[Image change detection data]
+===+

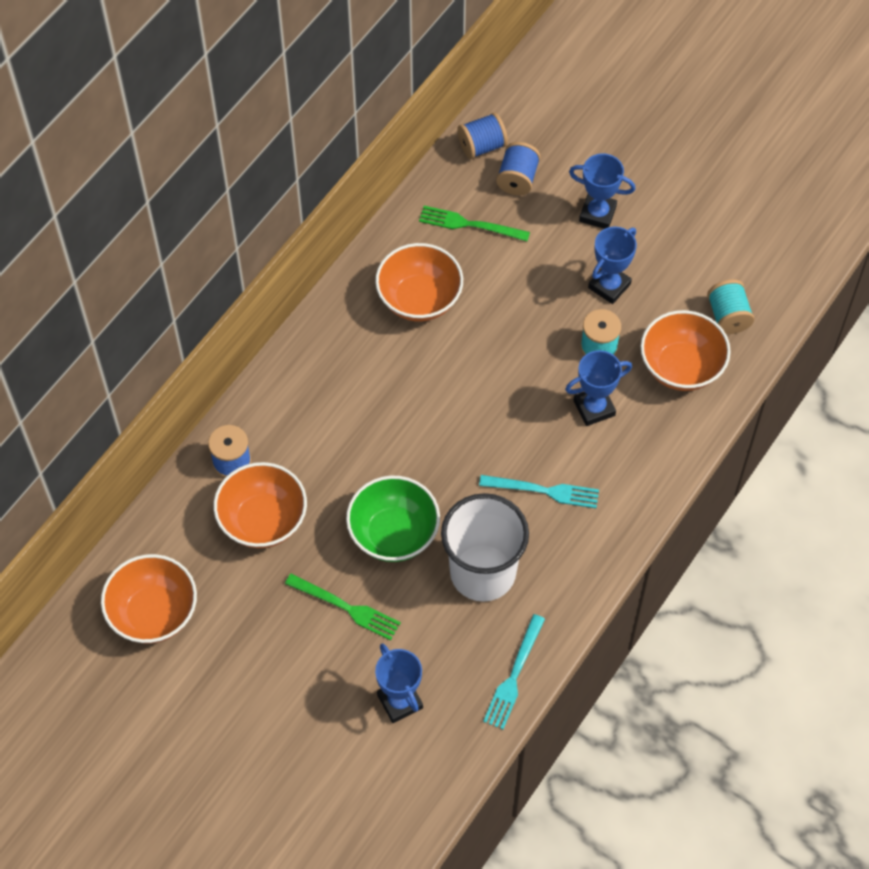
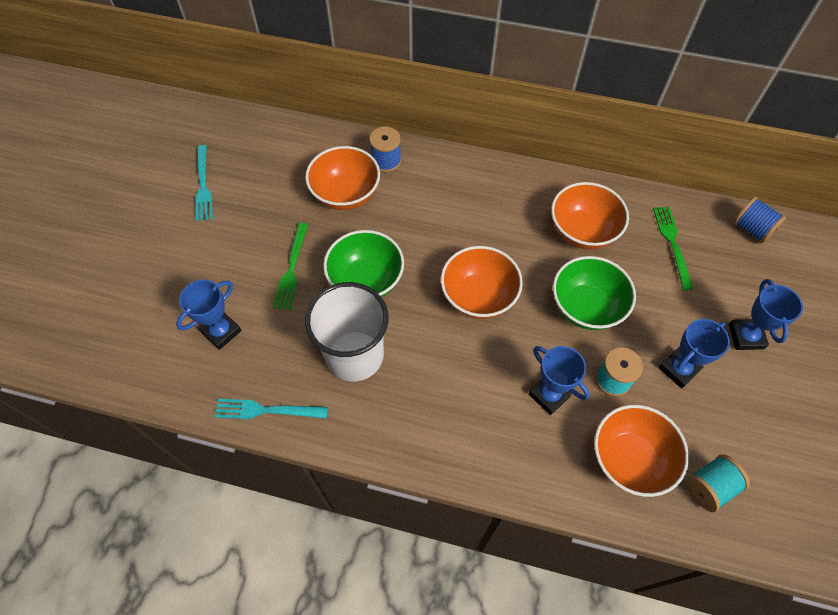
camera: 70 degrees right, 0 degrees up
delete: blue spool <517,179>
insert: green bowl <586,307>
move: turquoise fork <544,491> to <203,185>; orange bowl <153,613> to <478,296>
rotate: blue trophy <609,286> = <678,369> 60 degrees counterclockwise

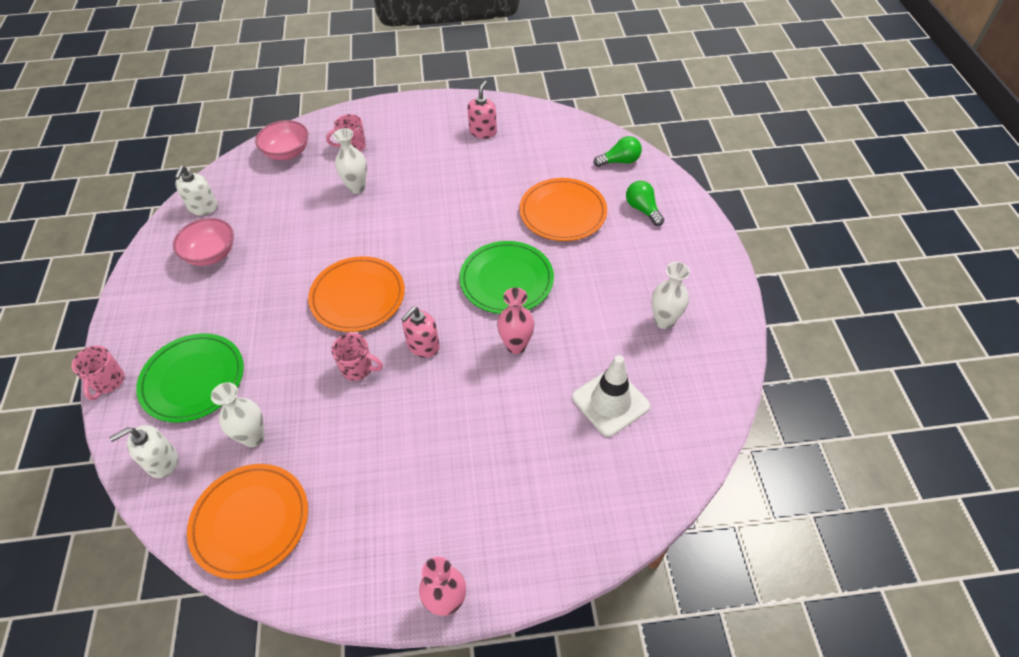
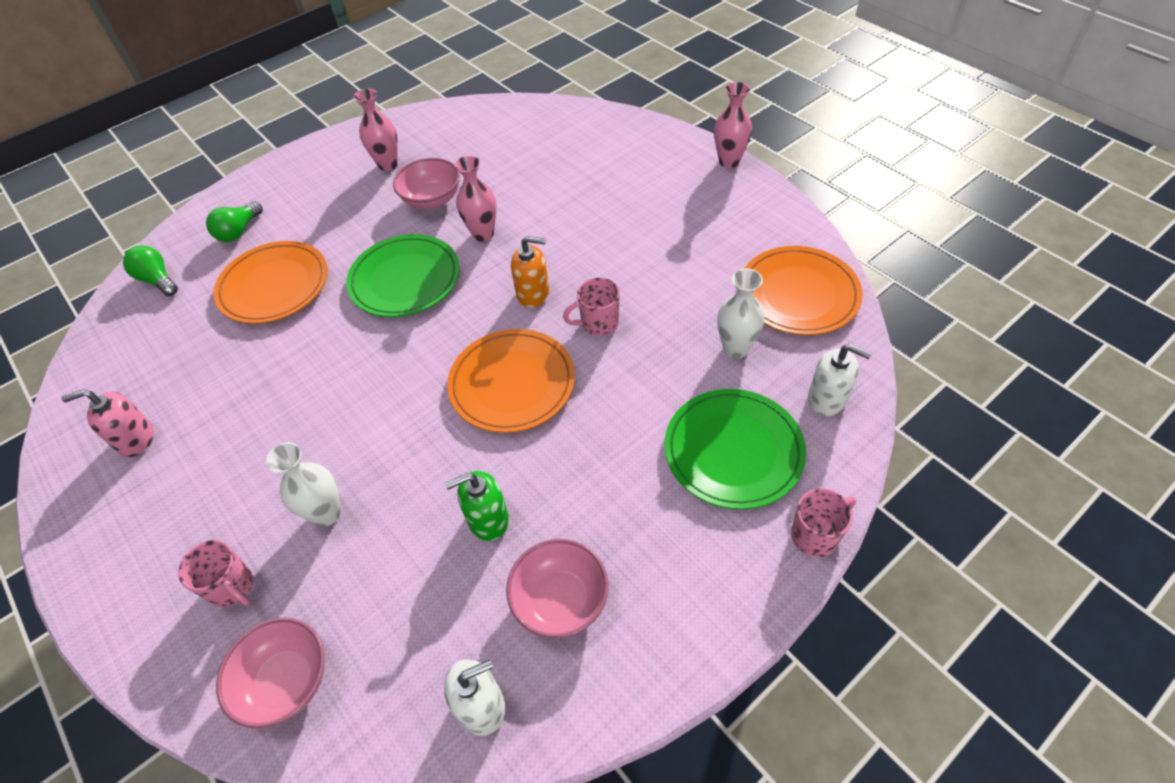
camera: 120 degrees left, 0 degrees up
delete: white traffic cone <610,402>
insert: pink bowl <432,200>; green soap dispenser <488,519>
recolor: white vase <664,321> to pink vase <388,165>; pink soap dispenser <423,346> to orange soap dispenser <533,293>
rotate: pink mug <358,369> = <598,323> 90 degrees counterclockwise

+===+

Write out exactly the lines from the one containing "move: turquoise fork" through the end of the records above, both included, leaving all pictures out.

move: turquoise fork <544,491> to <203,185>; orange bowl <153,613> to <478,296>
rotate: blue trophy <609,286> = <678,369> 60 degrees counterclockwise

camera: 120 degrees left, 0 degrees up
delete: white traffic cone <610,402>
insert: pink bowl <432,200>; green soap dispenser <488,519>
recolor: white vase <664,321> to pink vase <388,165>; pink soap dispenser <423,346> to orange soap dispenser <533,293>
rotate: pink mug <358,369> = <598,323> 90 degrees counterclockwise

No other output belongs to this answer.